+++ Data for processing +++

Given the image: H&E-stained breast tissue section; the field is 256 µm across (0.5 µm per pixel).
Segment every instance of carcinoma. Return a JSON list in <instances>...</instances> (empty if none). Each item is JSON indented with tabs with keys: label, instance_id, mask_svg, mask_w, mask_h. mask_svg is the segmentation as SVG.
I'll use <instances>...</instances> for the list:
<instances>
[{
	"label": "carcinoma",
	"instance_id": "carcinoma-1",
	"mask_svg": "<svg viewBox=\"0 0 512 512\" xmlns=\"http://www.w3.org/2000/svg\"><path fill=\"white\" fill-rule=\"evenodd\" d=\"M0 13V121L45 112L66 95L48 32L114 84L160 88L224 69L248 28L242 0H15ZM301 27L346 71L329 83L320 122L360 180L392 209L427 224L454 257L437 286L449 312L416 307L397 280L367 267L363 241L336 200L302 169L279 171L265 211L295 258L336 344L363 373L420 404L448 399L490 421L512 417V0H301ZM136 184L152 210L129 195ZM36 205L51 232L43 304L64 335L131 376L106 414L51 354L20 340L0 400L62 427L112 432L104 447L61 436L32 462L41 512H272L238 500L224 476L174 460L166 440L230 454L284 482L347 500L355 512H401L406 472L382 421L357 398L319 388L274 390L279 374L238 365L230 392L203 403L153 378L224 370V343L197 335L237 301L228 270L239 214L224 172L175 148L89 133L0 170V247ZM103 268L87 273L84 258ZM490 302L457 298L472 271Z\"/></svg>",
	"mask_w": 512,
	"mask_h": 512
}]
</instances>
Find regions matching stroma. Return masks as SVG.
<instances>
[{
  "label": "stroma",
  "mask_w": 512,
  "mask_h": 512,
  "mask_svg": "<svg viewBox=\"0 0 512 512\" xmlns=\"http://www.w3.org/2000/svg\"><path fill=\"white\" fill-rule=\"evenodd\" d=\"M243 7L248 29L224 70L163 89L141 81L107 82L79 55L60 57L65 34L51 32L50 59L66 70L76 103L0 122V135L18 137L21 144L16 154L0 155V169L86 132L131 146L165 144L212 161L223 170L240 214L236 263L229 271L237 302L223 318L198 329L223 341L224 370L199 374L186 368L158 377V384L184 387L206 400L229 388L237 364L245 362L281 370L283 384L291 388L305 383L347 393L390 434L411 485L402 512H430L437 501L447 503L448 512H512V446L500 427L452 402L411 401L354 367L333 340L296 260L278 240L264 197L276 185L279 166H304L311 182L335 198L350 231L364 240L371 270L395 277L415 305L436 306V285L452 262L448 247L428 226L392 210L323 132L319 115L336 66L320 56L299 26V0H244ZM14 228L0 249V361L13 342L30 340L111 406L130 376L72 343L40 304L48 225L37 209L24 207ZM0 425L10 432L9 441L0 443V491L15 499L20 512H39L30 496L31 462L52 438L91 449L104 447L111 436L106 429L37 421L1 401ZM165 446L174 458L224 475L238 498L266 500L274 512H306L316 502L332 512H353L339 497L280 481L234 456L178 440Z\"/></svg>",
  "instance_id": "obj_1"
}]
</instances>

+++

Task objective:
Working from the material above, retype it in its entirety without change.

Written solution:
Given the image: H&E-stained breast tissue section; the field is 256 µm across (0.5 µm per pixel).
Segment every instance of carcinoma. Return a JSON list in <instances>...</instances> (empty if none). Each item is JSON indented with tabs with keys: label, instance_id, mask_svg, mask_w, mask_h. mask_svg is the segmentation as SVG.
I'll use <instances>...</instances> for the list:
<instances>
[{
	"label": "carcinoma",
	"instance_id": "carcinoma-1",
	"mask_svg": "<svg viewBox=\"0 0 512 512\" xmlns=\"http://www.w3.org/2000/svg\"><path fill=\"white\" fill-rule=\"evenodd\" d=\"M0 13V121L45 112L66 95L48 32L114 84L160 88L224 69L248 28L242 0H15ZM301 27L346 71L329 83L320 122L360 180L392 209L427 224L454 257L437 286L449 312L416 307L397 280L367 267L363 241L336 200L302 169L279 171L265 211L295 258L336 344L363 373L420 404L448 399L490 421L512 417V0H301ZM136 184L152 210L129 195ZM36 205L51 232L43 304L64 335L131 376L106 414L51 354L20 340L0 400L62 427L112 432L104 447L61 436L32 462L41 512H272L238 500L224 476L174 460L166 440L230 454L284 482L347 500L355 512H401L406 472L382 421L357 398L319 388L274 390L279 374L238 365L230 392L203 403L153 378L224 370V343L197 335L237 301L228 270L239 214L224 172L175 148L89 133L0 170V247ZM103 268L87 273L84 258ZM490 302L457 298L472 271Z\"/></svg>",
	"mask_w": 512,
	"mask_h": 512
}]
</instances>
Find regions matching stroma. Return masks as SVG.
<instances>
[{
  "label": "stroma",
  "mask_w": 512,
  "mask_h": 512,
  "mask_svg": "<svg viewBox=\"0 0 512 512\" xmlns=\"http://www.w3.org/2000/svg\"><path fill=\"white\" fill-rule=\"evenodd\" d=\"M243 7L248 29L224 70L163 89L141 81L107 82L79 55L60 57L65 34L51 32L50 59L66 70L76 103L0 122V135L18 137L21 144L16 154L0 155V169L86 132L131 146L165 144L212 161L223 170L240 214L236 263L229 271L237 302L223 318L198 329L223 341L224 370L199 374L186 368L158 377V384L184 387L206 400L229 388L237 364L245 362L281 370L283 384L291 388L305 383L347 393L390 434L411 485L402 512H430L437 501L447 503L448 512H512V446L500 427L452 402L411 401L354 367L333 340L296 260L278 240L264 197L276 185L279 166H304L311 182L335 198L350 231L364 240L371 270L395 277L415 305L436 306V285L452 262L448 247L428 226L392 210L323 132L319 115L336 66L320 56L299 26V0H244ZM14 228L0 249V361L13 342L30 340L111 406L130 376L72 343L40 304L48 225L37 209L24 207ZM0 425L10 432L9 441L0 443V491L15 499L20 512H39L30 496L31 462L52 438L91 449L104 447L111 436L106 429L37 421L1 401ZM165 446L174 458L224 475L238 498L266 500L274 512H306L316 502L332 512H353L339 497L280 481L234 456L178 440Z\"/></svg>",
  "instance_id": "obj_1"
}]
</instances>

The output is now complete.